#### SUPPLIED INFORMATION
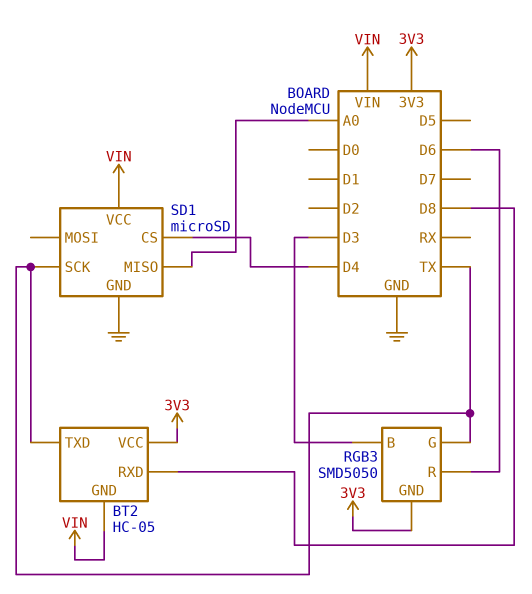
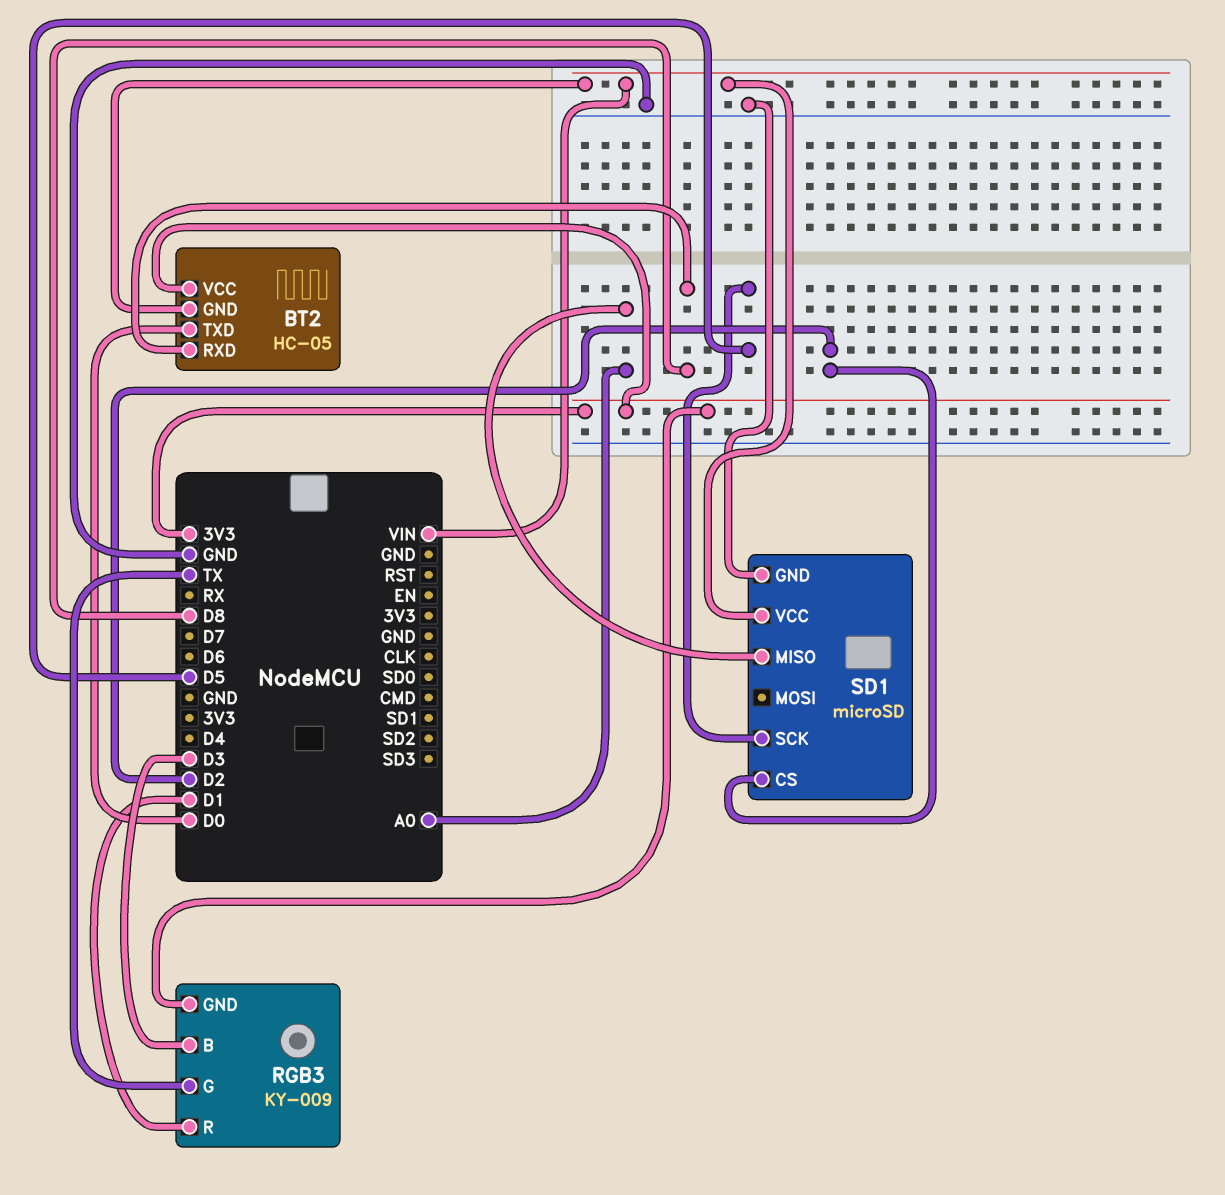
BT2 pin TXD: TX -> D0
RGB3: SMD5050 -> KY-009
RGB3 pin R: D6 -> D1
SD1 pin CS: D4 -> D2
SD1 pin SCK: TX -> D5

#### DIRECTIONS
Give back an exact copy of the material above, omitting the pictures.

#### WRITTEN RESPONSE
BT2 pin TXD: TX -> D0
RGB3: SMD5050 -> KY-009
RGB3 pin R: D6 -> D1
SD1 pin CS: D4 -> D2
SD1 pin SCK: TX -> D5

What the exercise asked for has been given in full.